▶ _Task statement_:
Copy out precisely the lines from the start of the data through the line with "locker: (240, 133)", and keep pictures out of it.

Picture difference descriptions
★ ★ ★ ★ ★

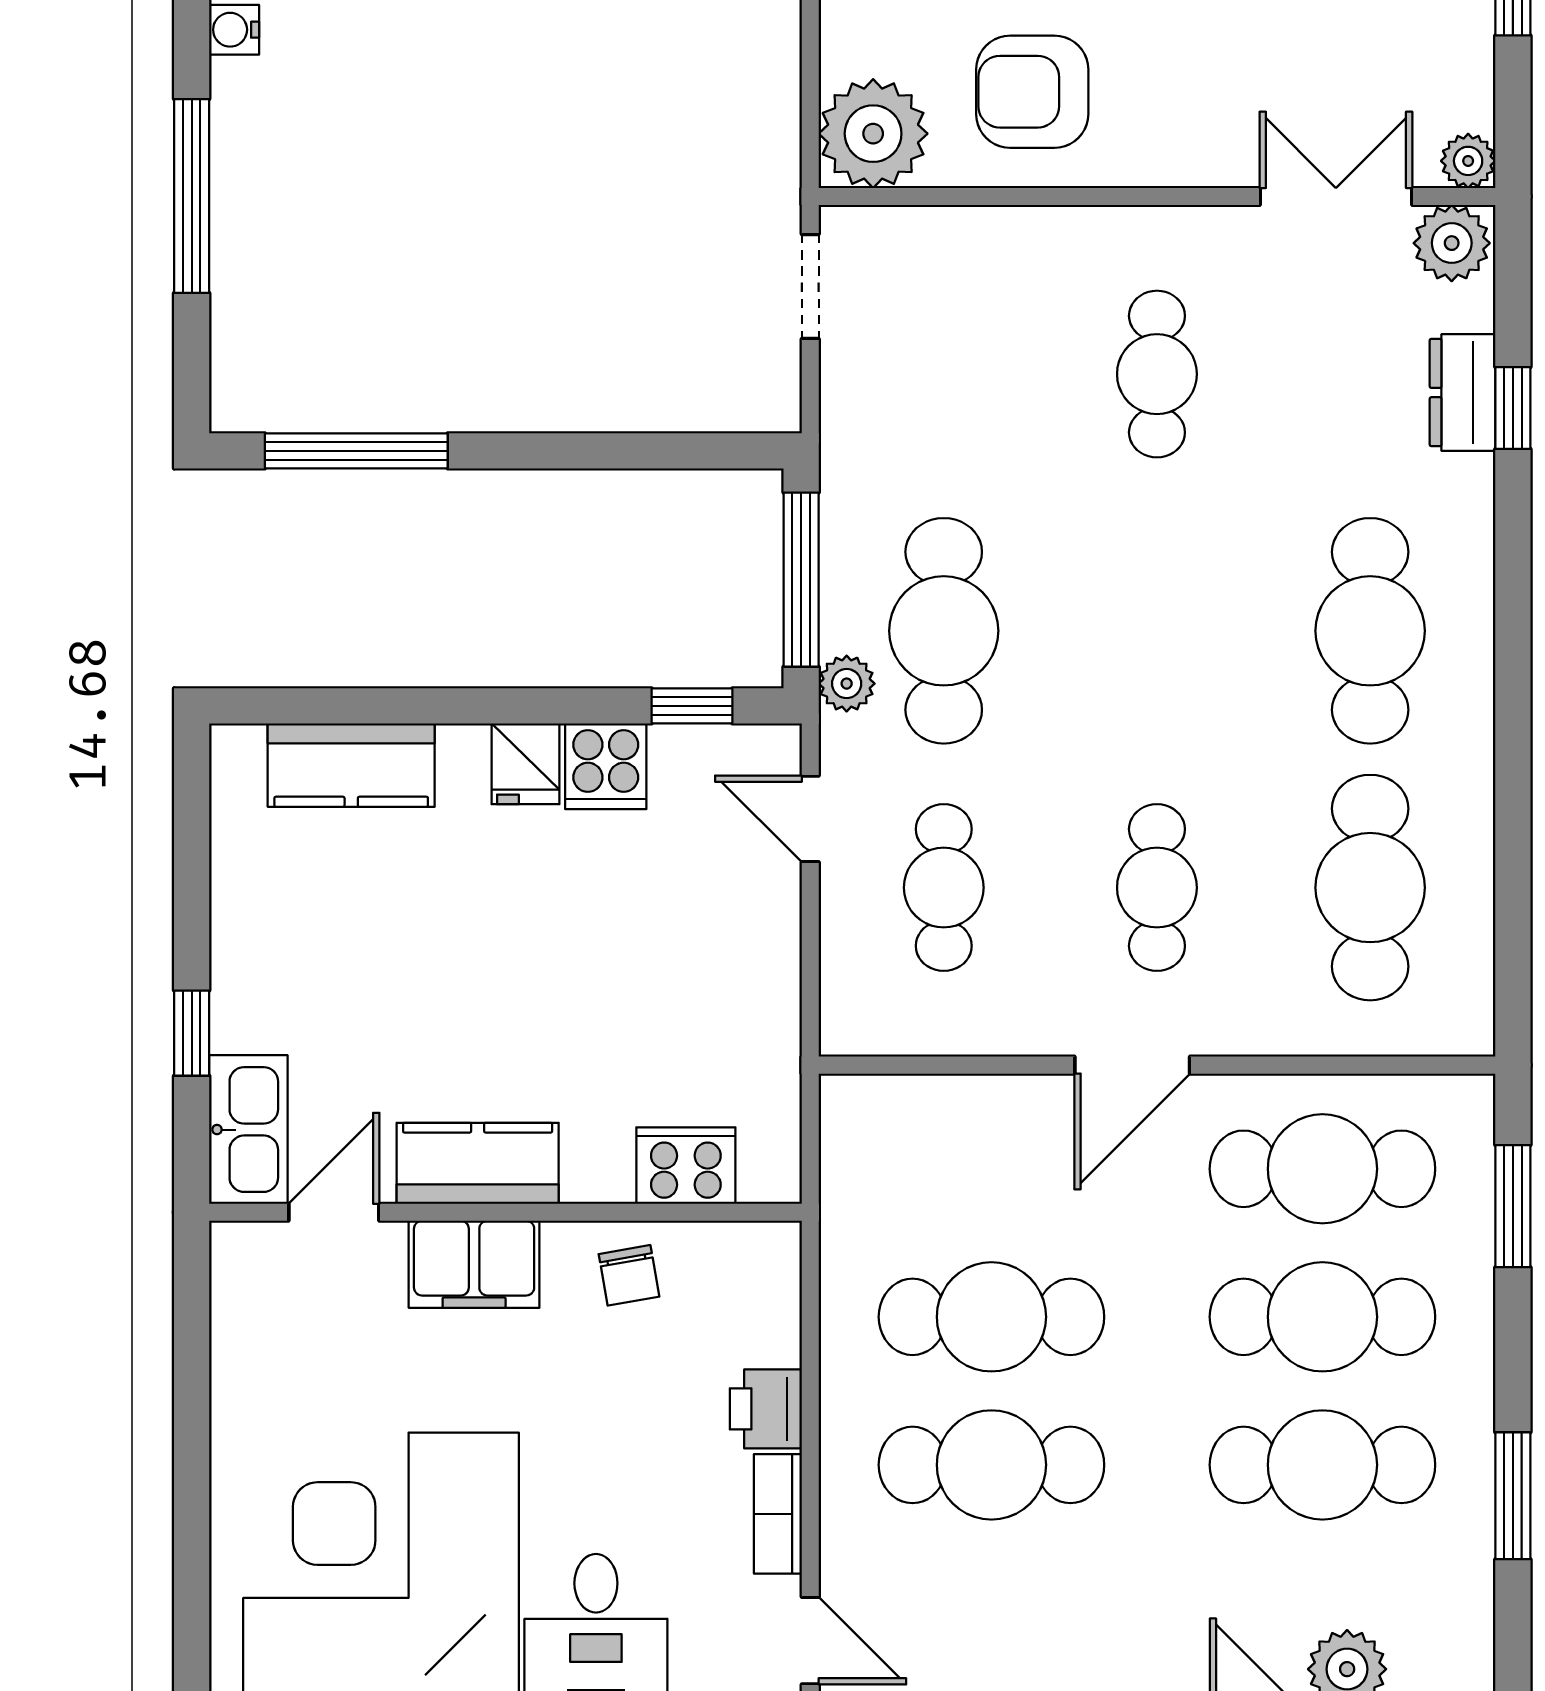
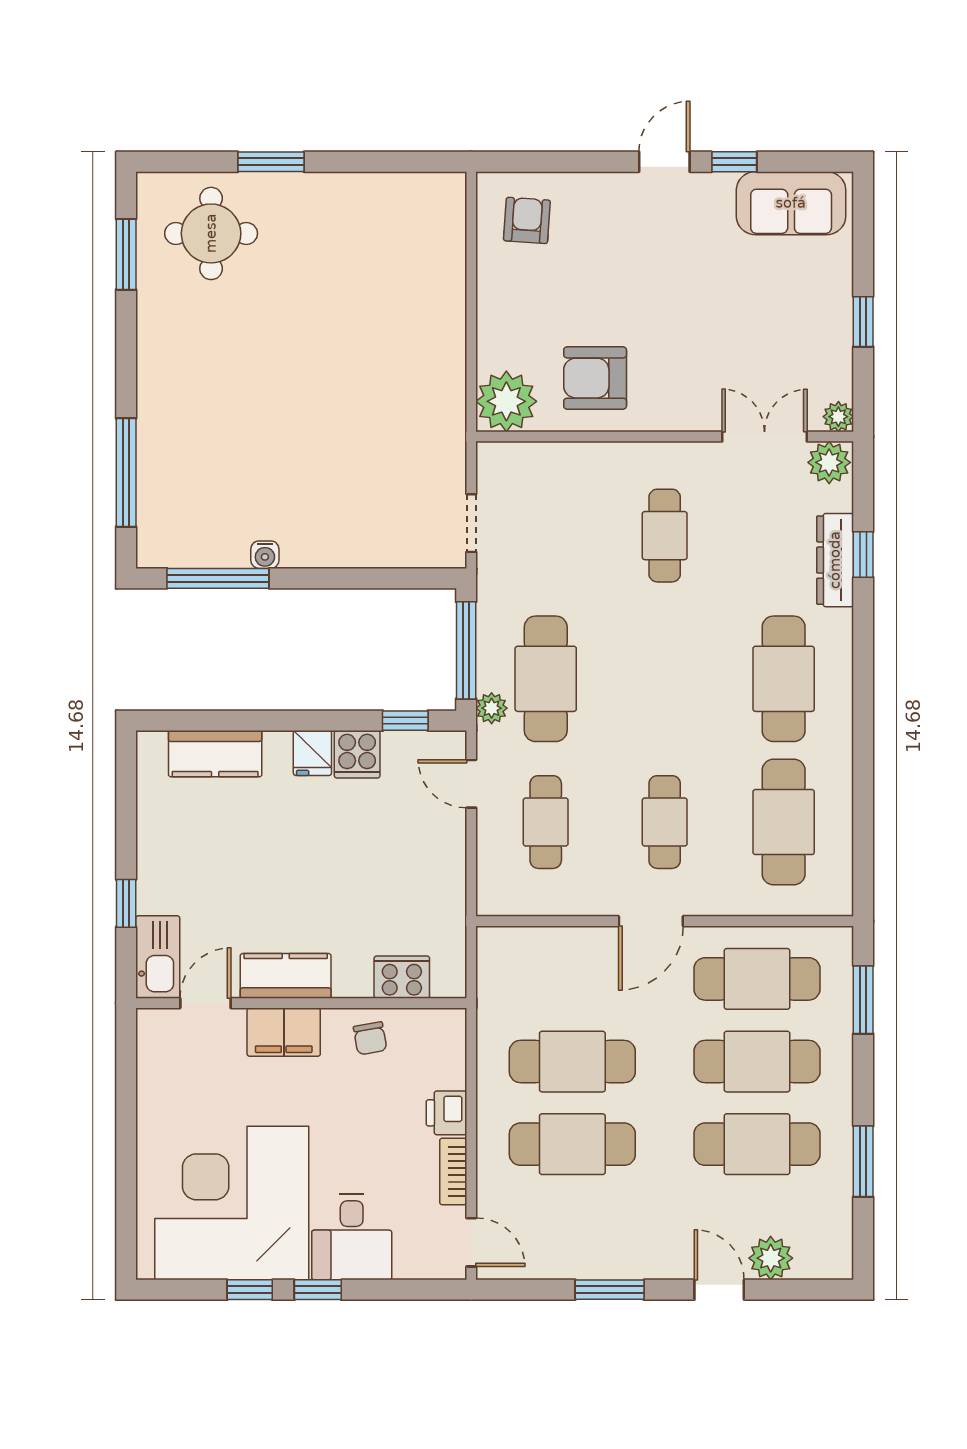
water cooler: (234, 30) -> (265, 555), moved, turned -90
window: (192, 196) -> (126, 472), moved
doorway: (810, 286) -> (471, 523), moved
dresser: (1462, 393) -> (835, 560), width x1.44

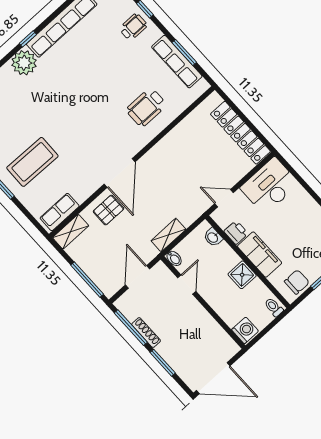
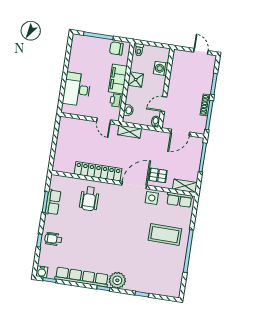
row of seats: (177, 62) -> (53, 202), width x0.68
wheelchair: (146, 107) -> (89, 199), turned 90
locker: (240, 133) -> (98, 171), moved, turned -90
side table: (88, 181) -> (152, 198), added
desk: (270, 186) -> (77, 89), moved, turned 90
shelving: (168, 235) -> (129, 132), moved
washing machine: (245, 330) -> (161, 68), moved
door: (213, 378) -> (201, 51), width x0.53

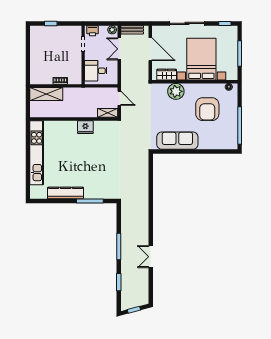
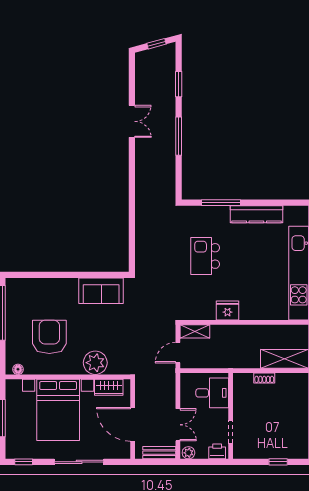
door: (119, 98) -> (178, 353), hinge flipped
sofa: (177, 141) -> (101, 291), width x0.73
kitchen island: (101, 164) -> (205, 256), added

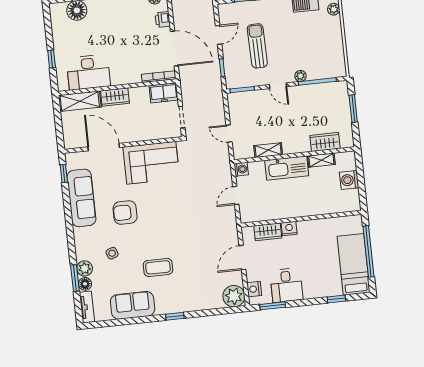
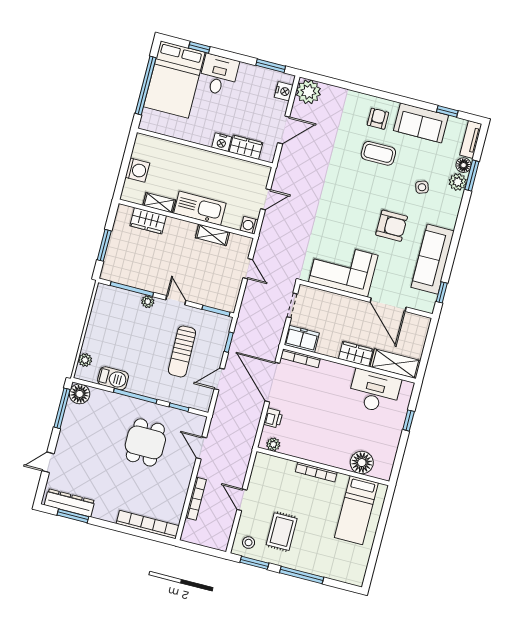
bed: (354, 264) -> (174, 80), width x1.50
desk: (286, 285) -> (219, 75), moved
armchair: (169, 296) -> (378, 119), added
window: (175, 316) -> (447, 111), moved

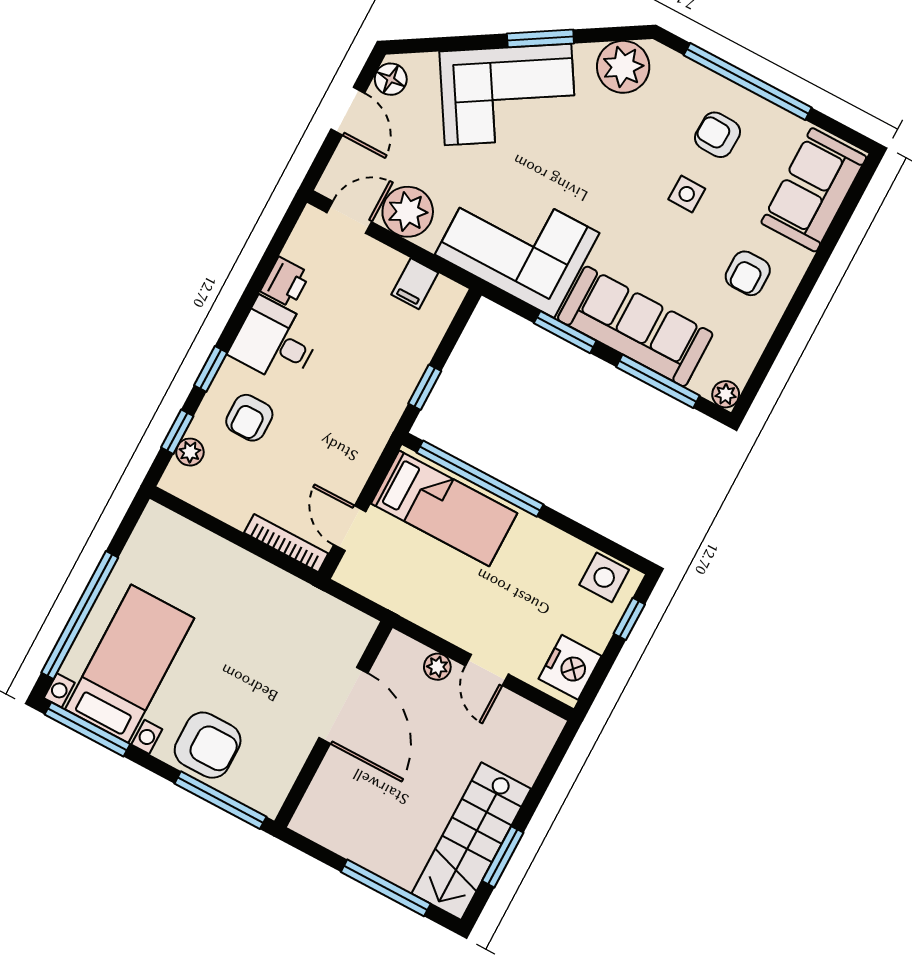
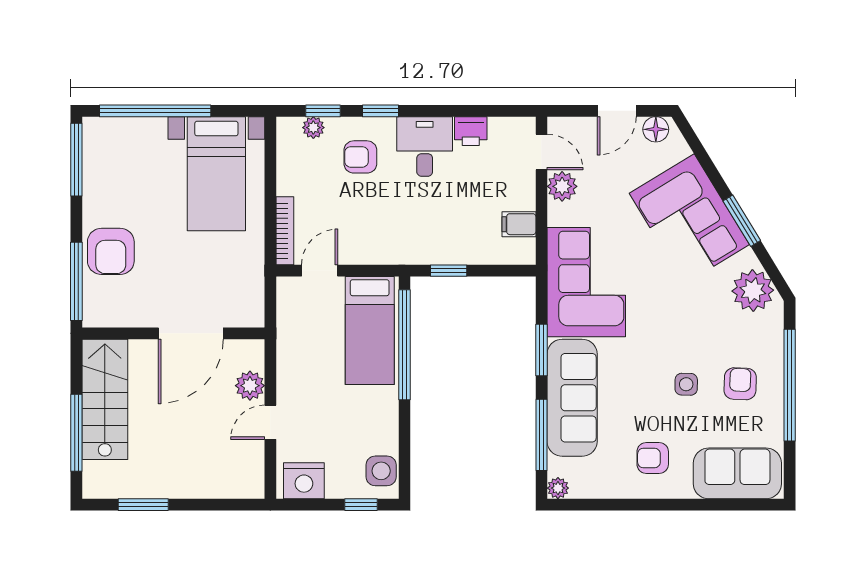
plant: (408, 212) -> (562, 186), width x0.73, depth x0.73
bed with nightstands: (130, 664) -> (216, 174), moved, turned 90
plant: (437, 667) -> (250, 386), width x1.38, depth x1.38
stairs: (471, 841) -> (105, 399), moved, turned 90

★ ★ ★ ★ ★

▶ _Response box_:
water cooler: (234, 30) -> (265, 555), moved, turned -90
window: (192, 196) -> (126, 472), moved
doorway: (810, 286) -> (471, 523), moved
dresser: (1462, 393) -> (835, 560), width x1.44

row of seats: (177, 62) -> (53, 202), width x0.68
wheelchair: (146, 107) -> (89, 199), turned 90
locker: (240, 133) -> (98, 171), moved, turned -90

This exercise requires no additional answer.